> **Instructions to follow**: Below is a listing to write out in full, exactly as given, without its pictures.

##### Record extracts #####

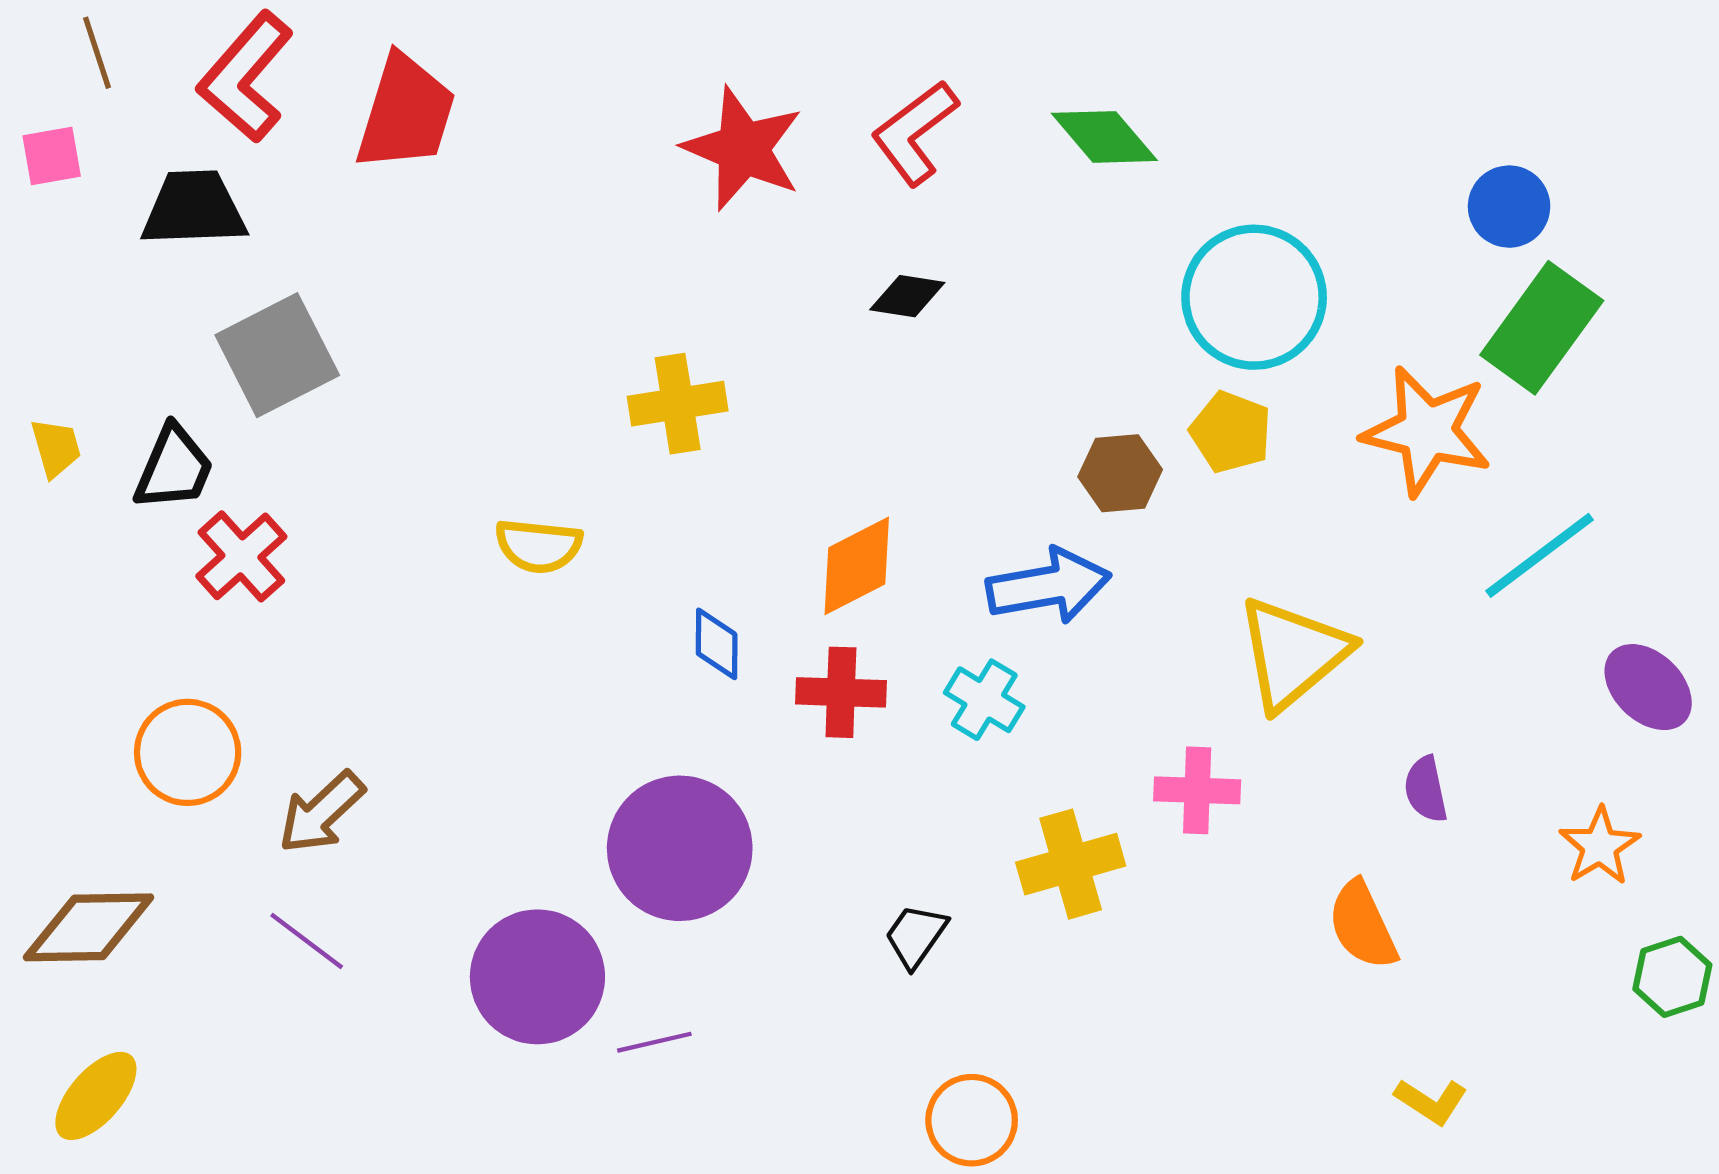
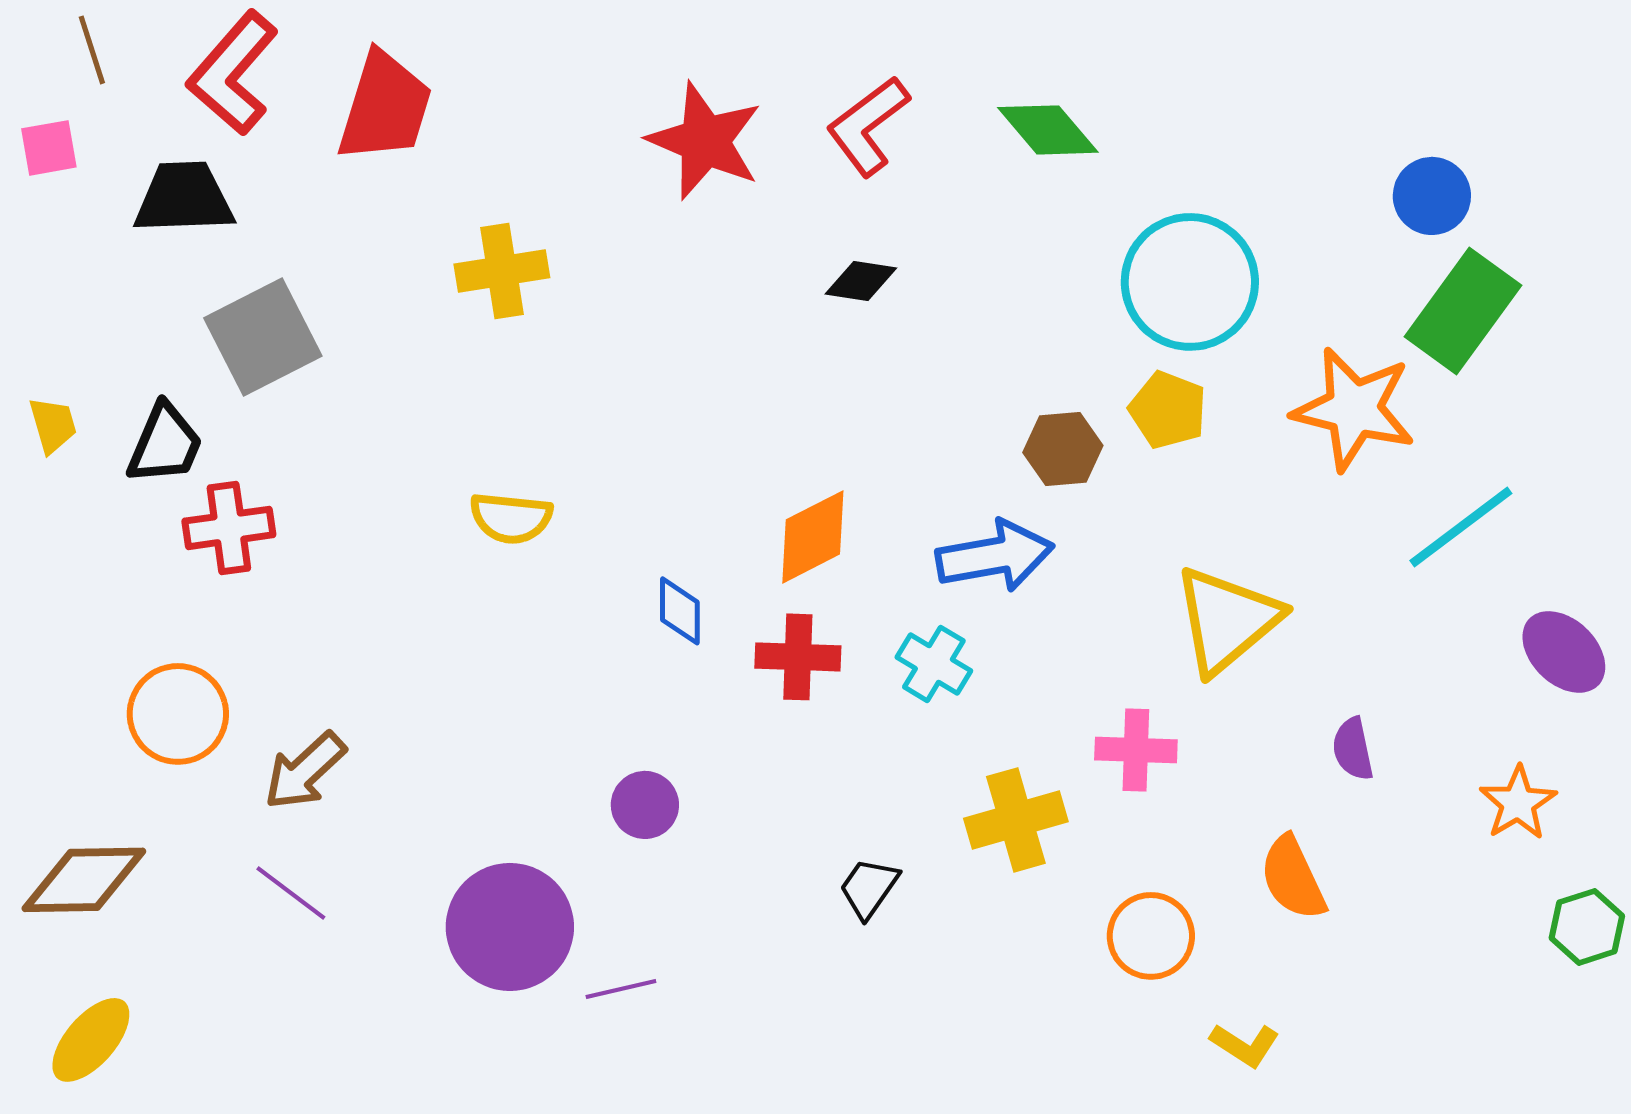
yellow cross: (678, 404) -> (502, 271), moved
red cross: (241, 556) -> (229, 528), turned 34
purple circle: (680, 848) -> (645, 805), size x0.5
yellow L-shape: (1431, 1101) -> (1245, 1045), moved
orange circle: (972, 1120) -> (1151, 936), moved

#####

> **Answer area**:
yellow cross: (678, 404) -> (502, 271), moved
red cross: (241, 556) -> (229, 528), turned 34
purple circle: (680, 848) -> (645, 805), size x0.5
yellow L-shape: (1431, 1101) -> (1245, 1045), moved
orange circle: (972, 1120) -> (1151, 936), moved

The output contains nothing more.